◆ **PROBLEM DETAILS**
Every line of the data below must be output exactly, with images left out.

====== RECORDED INFORMATION

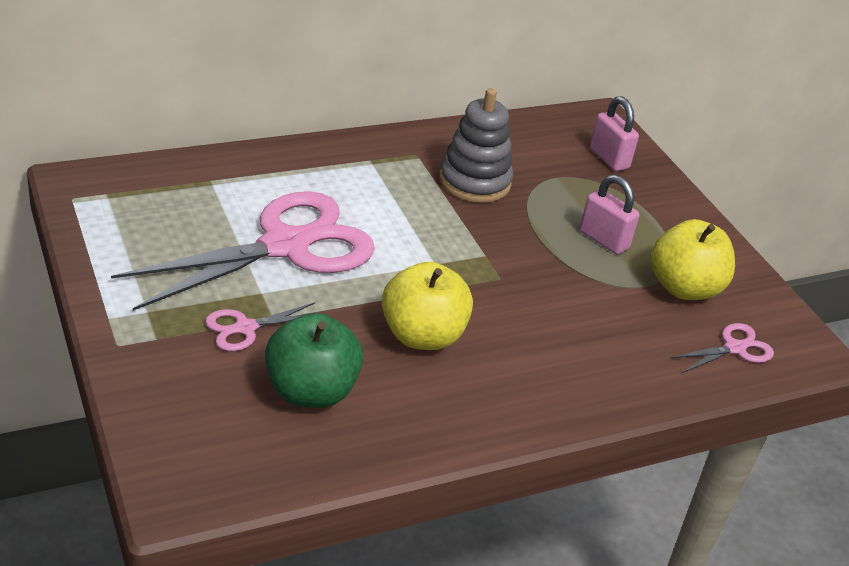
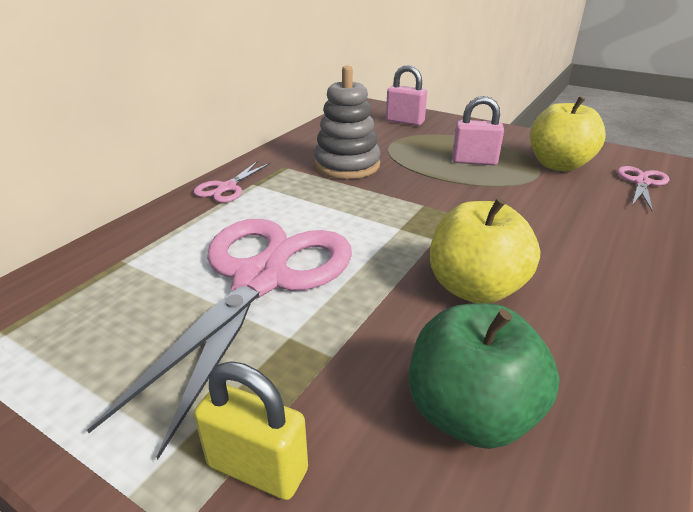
camera: 30 degrees left, 5 degrees down
(175, 344) = (257, 468): none -> yellow padlock
(245, 328) = (318, 387): pink scissors -> pink scissors (227, 188)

============

◆ **OUTPUT OF THE TASK**
camera: 30 degrees left, 5 degrees down
(175, 344) = (257, 468): none -> yellow padlock
(245, 328) = (318, 387): pink scissors -> pink scissors (227, 188)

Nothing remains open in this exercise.